*** Material shown Section Begins ***

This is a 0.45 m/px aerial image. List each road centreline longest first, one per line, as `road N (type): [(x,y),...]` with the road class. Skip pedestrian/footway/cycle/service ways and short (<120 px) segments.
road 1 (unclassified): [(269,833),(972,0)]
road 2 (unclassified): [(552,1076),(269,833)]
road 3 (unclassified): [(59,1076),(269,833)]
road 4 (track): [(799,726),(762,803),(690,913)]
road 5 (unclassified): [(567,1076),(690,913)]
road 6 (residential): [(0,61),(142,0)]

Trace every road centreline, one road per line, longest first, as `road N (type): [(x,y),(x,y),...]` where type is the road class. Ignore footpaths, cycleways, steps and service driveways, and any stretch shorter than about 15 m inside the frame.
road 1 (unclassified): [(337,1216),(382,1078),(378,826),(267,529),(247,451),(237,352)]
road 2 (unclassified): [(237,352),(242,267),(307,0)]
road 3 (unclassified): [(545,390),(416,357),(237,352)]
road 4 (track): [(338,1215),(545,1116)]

*** Material shown Section Ends ***

* What this task involves *
So that nothing is lost, retype every entry in the listing above exactly.

* Solved problem *
This is a 0.45 m/px aerial image. List each road centreline longest first, one per line, as `road N (type): [(x,y),...]` with the road class. Skip pedestrian/footway/cycle/service ways and short (<120 px) segments.
road 1 (unclassified): [(269,833),(972,0)]
road 2 (unclassified): [(552,1076),(269,833)]
road 3 (unclassified): [(59,1076),(269,833)]
road 4 (track): [(799,726),(762,803),(690,913)]
road 5 (unclassified): [(567,1076),(690,913)]
road 6 (residential): [(0,61),(142,0)]

Trace every road centreline, one road per line, longest first, as `road N (type): [(x,y),(x,y),...]` where type is the road class. Ignore footpaths, cycleways, steps and service driveways, and any stretch shorter than about 15 m inside the frame.
road 1 (unclassified): [(337,1216),(382,1078),(378,826),(267,529),(247,451),(237,352)]
road 2 (unclassified): [(237,352),(242,267),(307,0)]
road 3 (unclassified): [(545,390),(416,357),(237,352)]
road 4 (track): [(338,1215),(545,1116)]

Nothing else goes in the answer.